▶ About this exercise: Word for word, write the lines below out again, with no pictures.

(Beginning of Data shown)

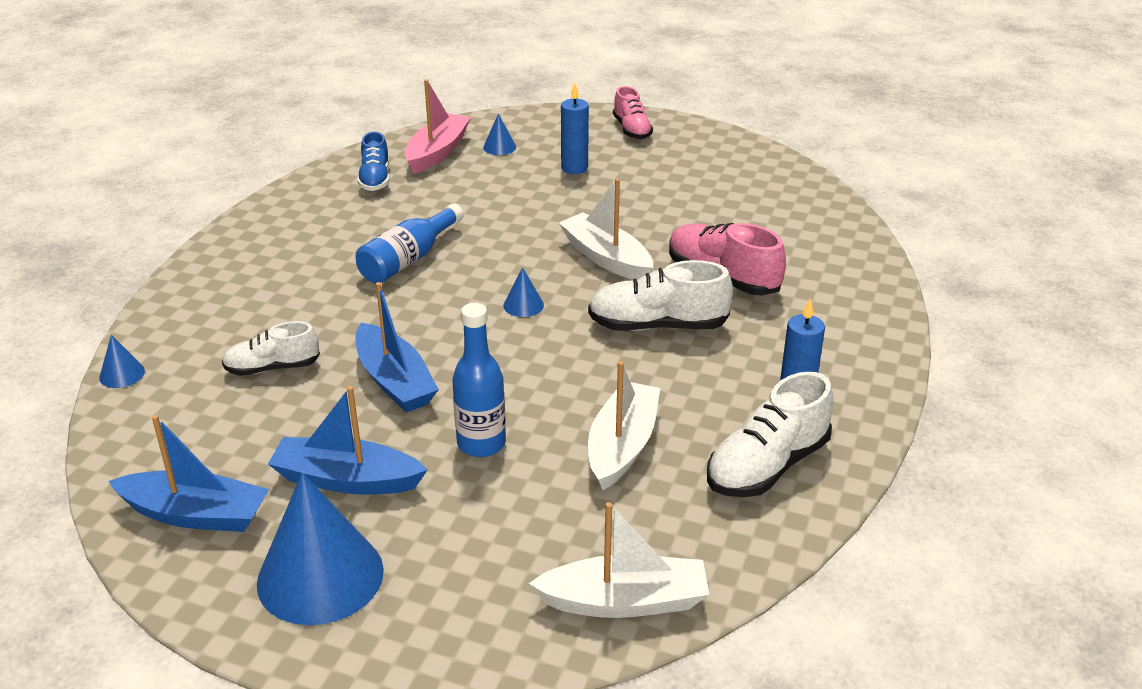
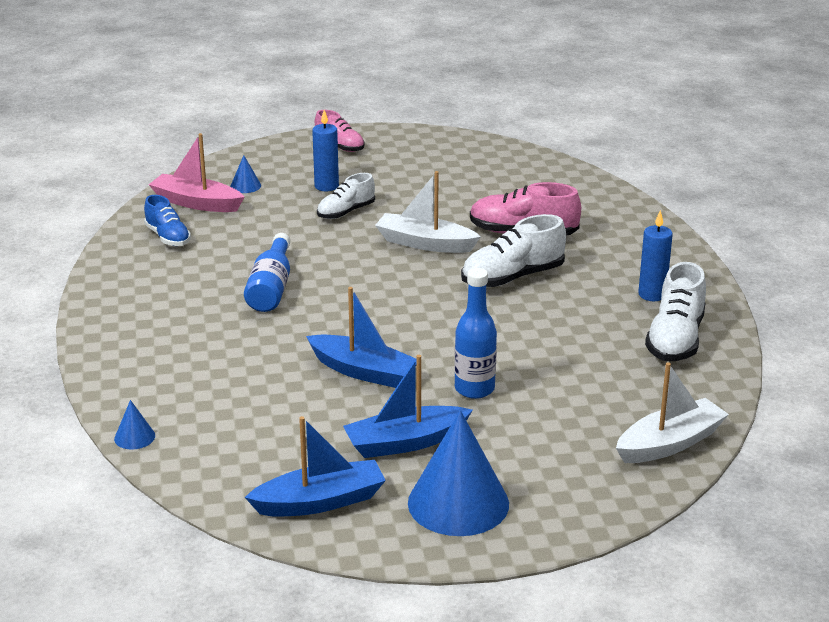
camera: 30 degrees left, 5 degrees down
(272, 368) = (256, 393): white shoe -> white shoe (346, 212)
(437, 152) = (196, 203): pink boat -> pink boat turned 60 degrees counterclockwise
(523, 305) = (400, 293): blue cone -> none
(622, 446) = (571, 358): white boat -> none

(End of Data shown)

▶ Finished exercise:
camera: 30 degrees left, 5 degrees down
(272, 368) = (256, 393): white shoe -> white shoe (346, 212)
(437, 152) = (196, 203): pink boat -> pink boat turned 60 degrees counterclockwise
(523, 305) = (400, 293): blue cone -> none
(622, 446) = (571, 358): white boat -> none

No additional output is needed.